Problem description -> Use the entries below and reproduce exactly the lines from the one containing "green hammer: 2 -> 0" down to the one containing "yellow notebook: 2 -> 1", both of them included.

The input ->

# # # # # # #

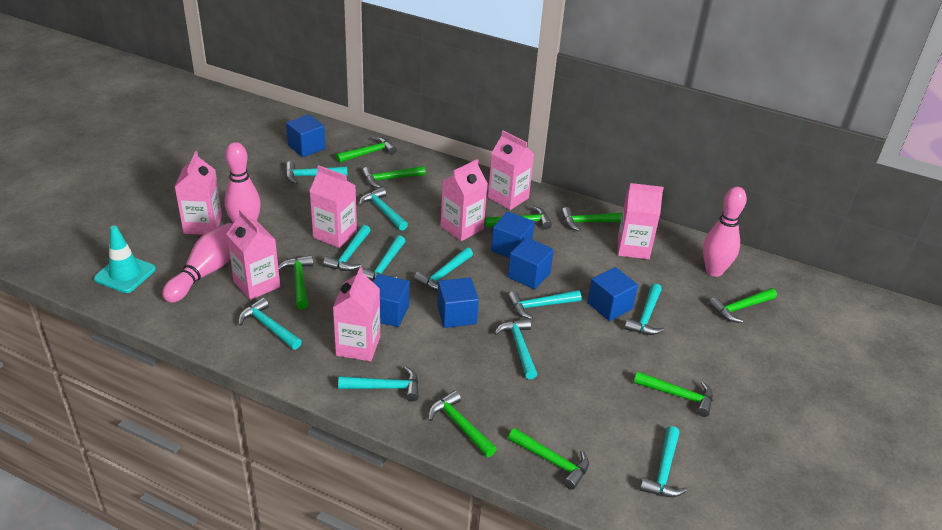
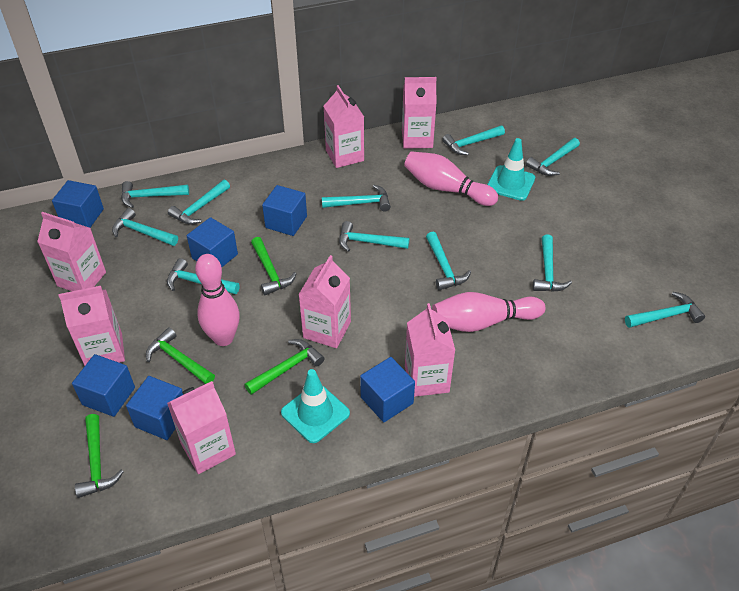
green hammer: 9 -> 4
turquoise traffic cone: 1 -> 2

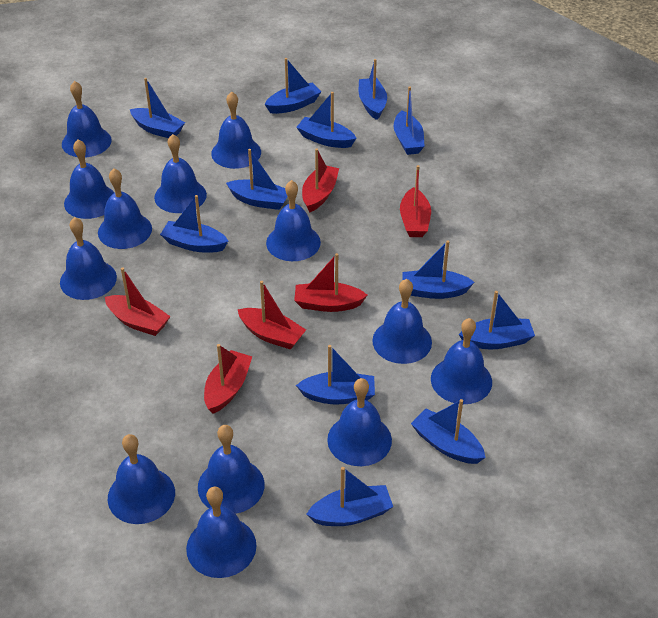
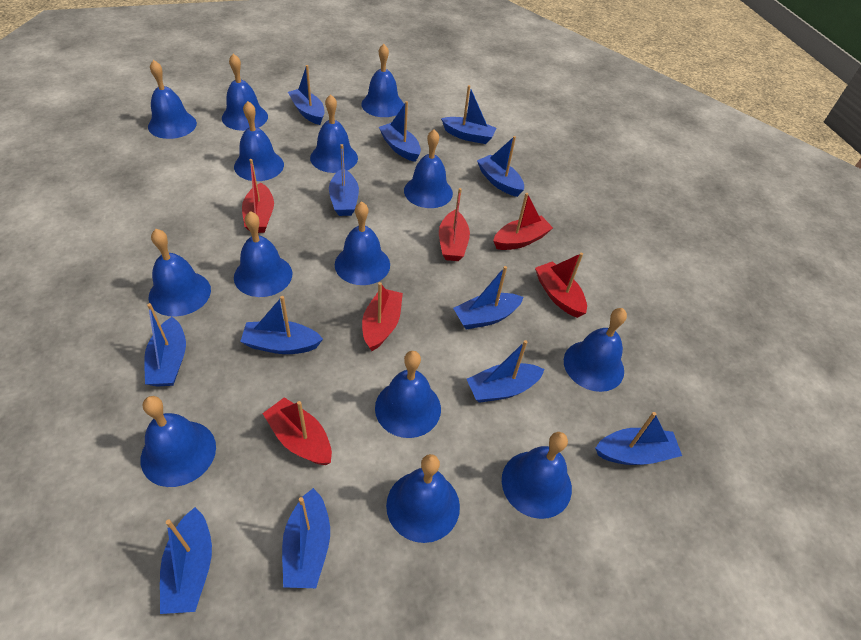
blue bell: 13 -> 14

# # # # # # #

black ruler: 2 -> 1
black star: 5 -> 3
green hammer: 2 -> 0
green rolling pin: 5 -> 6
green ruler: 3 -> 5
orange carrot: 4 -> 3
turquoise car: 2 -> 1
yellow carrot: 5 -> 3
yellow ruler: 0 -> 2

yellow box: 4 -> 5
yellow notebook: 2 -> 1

# # # # # # #

Reply ->
green hammer: 2 -> 0
green rolling pin: 5 -> 6
green ruler: 3 -> 5
orange carrot: 4 -> 3
turquoise car: 2 -> 1
yellow carrot: 5 -> 3
yellow ruler: 0 -> 2

yellow box: 4 -> 5
yellow notebook: 2 -> 1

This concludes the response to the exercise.